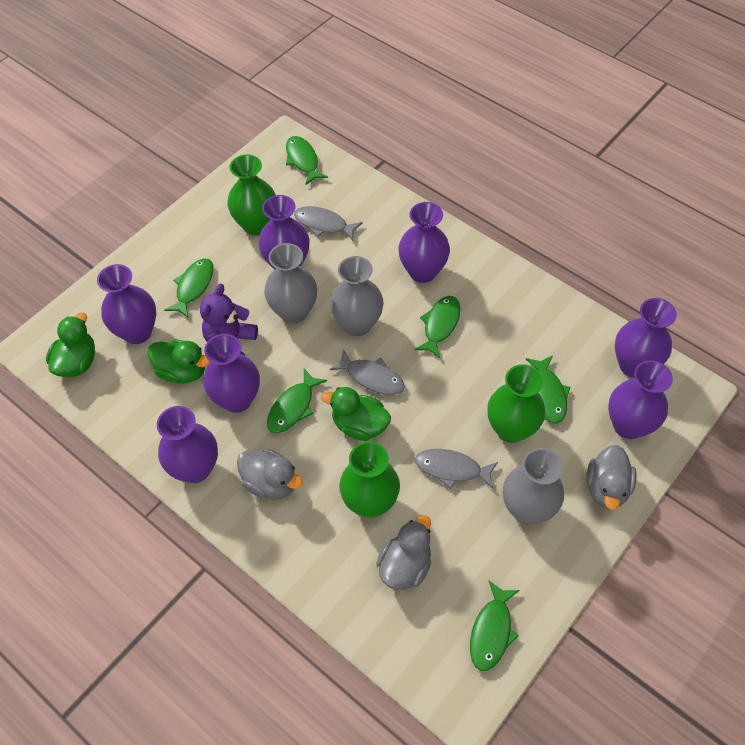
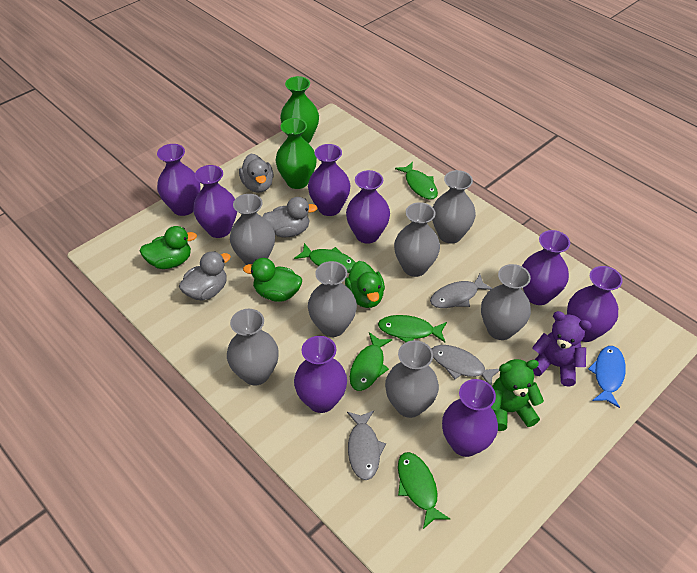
blue fish: 0 -> 1
green fish: 6 -> 5
green teddy bear: 0 -> 1
green vase: 3 -> 2
grey vase: 3 -> 7
purple vase: 7 -> 8

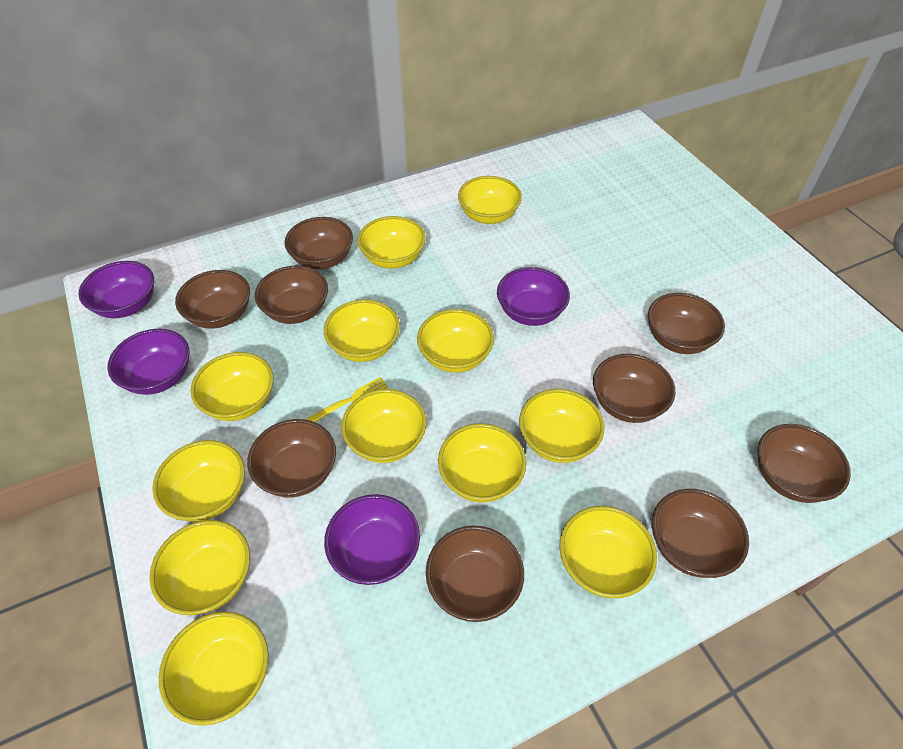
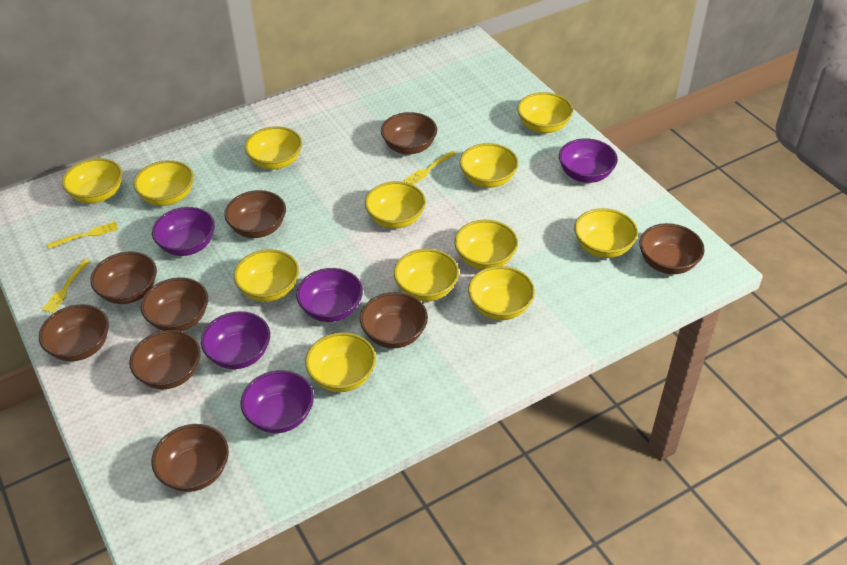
purple bowl: 4 -> 5
yellow fork: 1 -> 3

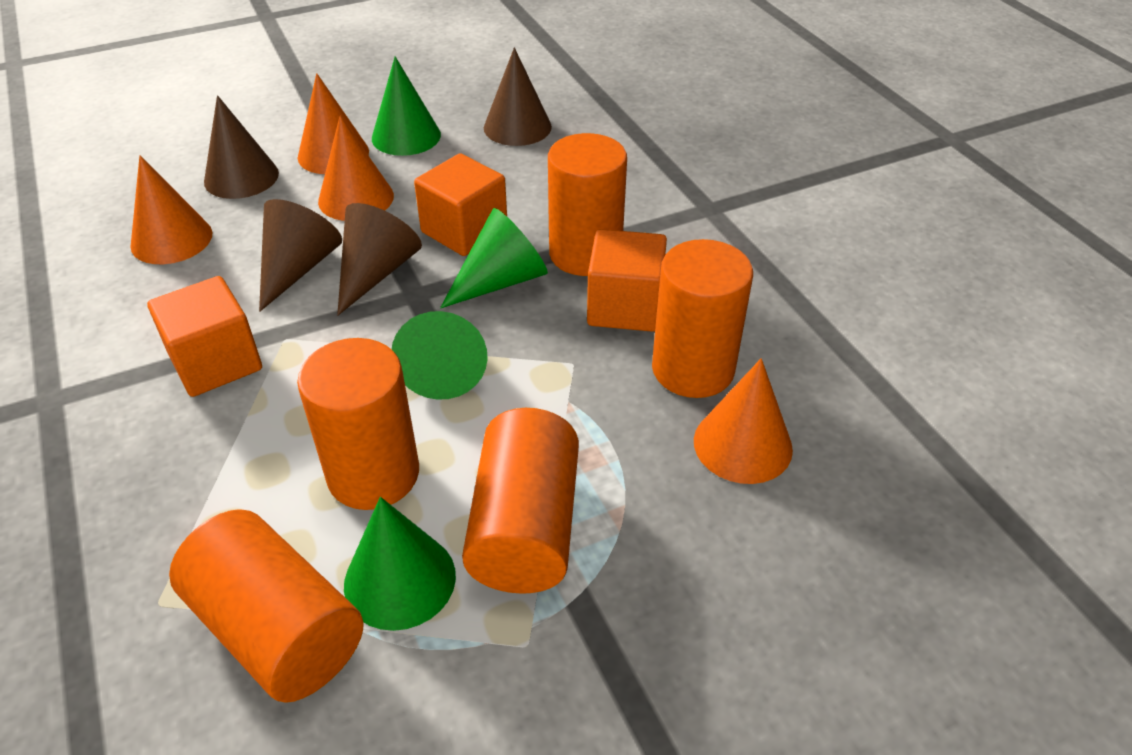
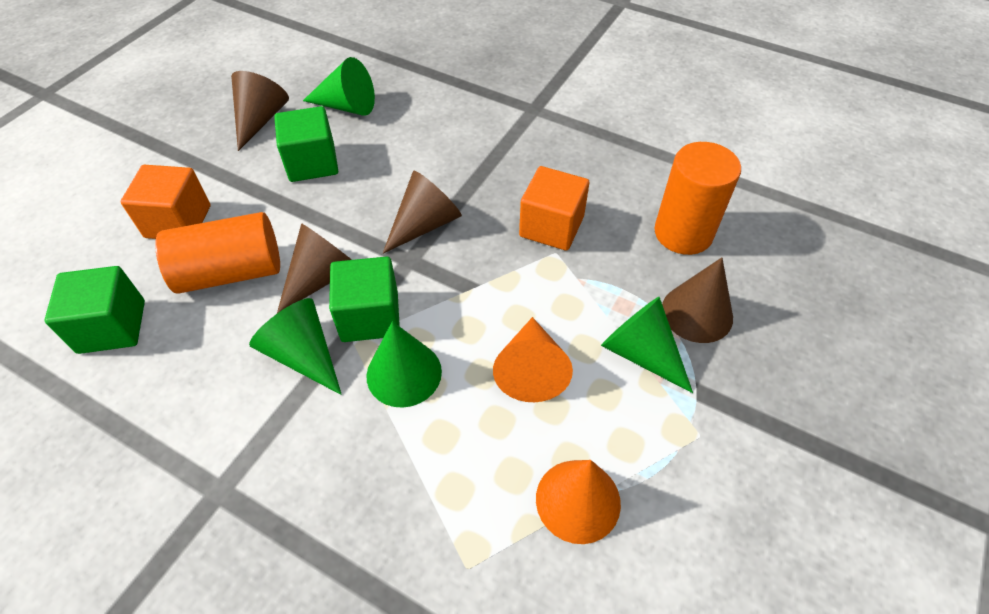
green cube: 0 -> 3
orange cone: 4 -> 2
orange cube: 3 -> 2
orange cylinder: 5 -> 2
━━━━━━
### Exercise directions
Set down the material word for word, and drop every picture from it.

### Finished exercise
blue fish: 0 -> 1
green fish: 6 -> 5
green teddy bear: 0 -> 1
green vase: 3 -> 2
grey vase: 3 -> 7
purple vase: 7 -> 8

purple bowl: 4 -> 5
yellow fork: 1 -> 3

green cube: 0 -> 3
orange cone: 4 -> 2
orange cube: 3 -> 2
orange cylinder: 5 -> 2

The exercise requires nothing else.